(THE PROBLEM): Copy every line that contains the string "turned" from the entries below.

[Object displacement listings]
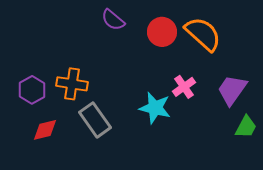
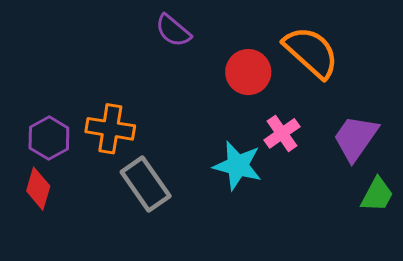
red circle: (162, 32) -> (248, 72), moved
red diamond: (45, 130) -> (38, 189), moved, turned -60

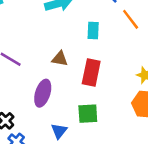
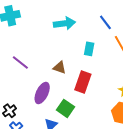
green square: (88, 114) -> (66, 108), moved, turned 30

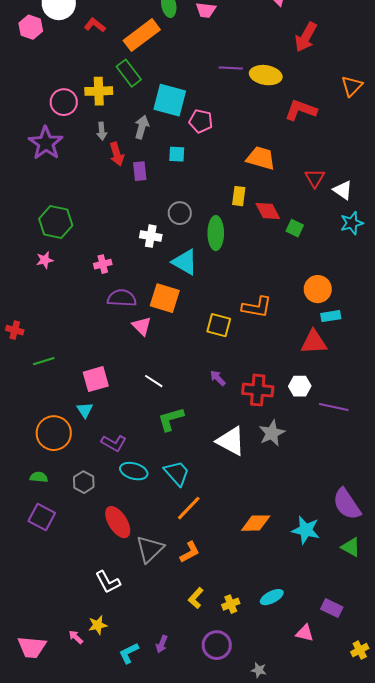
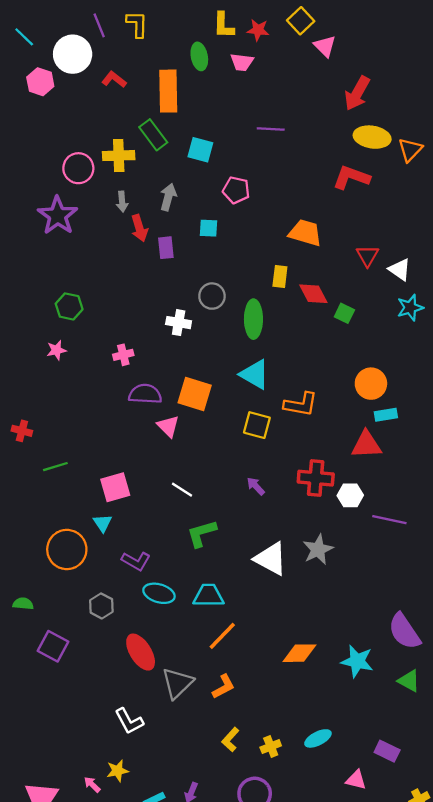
orange rectangle: (142, 35) -> (168, 91), turned -54
yellow ellipse: (266, 75) -> (372, 137), moved
cyan square: (170, 100) -> (200, 150), moved, size x0.7
green hexagon: (56, 222) -> (69, 306), size x0.7
cyan triangle: (185, 262) -> (255, 374), moved
red cross: (258, 390) -> (316, 478), moved
cyan trapezoid: (177, 473) -> (209, 596), turned -48
green semicircle: (39, 477) -> (23, 604), moved

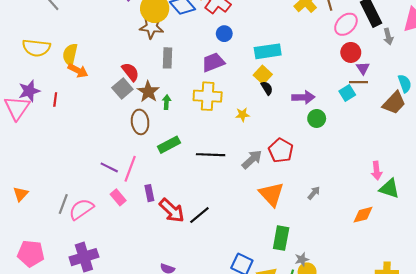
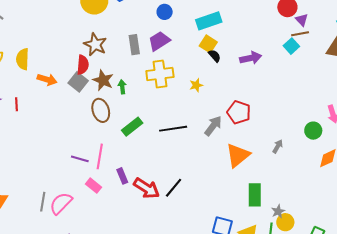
brown star: (152, 27) -> (95, 44), moved, turned 30
gray rectangle: (168, 58) -> (134, 45), moved
orange arrow: (78, 71) -> (47, 80), moved
red semicircle: (130, 72) -> (83, 65), turned 54
green circle: (317, 118) -> (313, 131), moved
orange triangle: (271, 194) -> (238, 155), turned 44

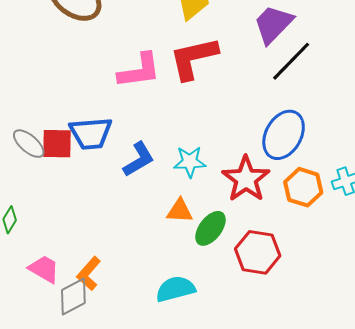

(REPLY TO THE EXERCISE):
red diamond: (45, 130) -> (38, 189), moved, turned -60
green square: (88, 114) -> (66, 108), moved, turned 30
orange rectangle: (142, 35) -> (168, 91), turned -54
cyan trapezoid: (177, 473) -> (209, 596), turned -48
brown star: (152, 27) -> (95, 44), moved, turned 30
red semicircle: (130, 72) -> (83, 65), turned 54
orange triangle: (271, 194) -> (238, 155), turned 44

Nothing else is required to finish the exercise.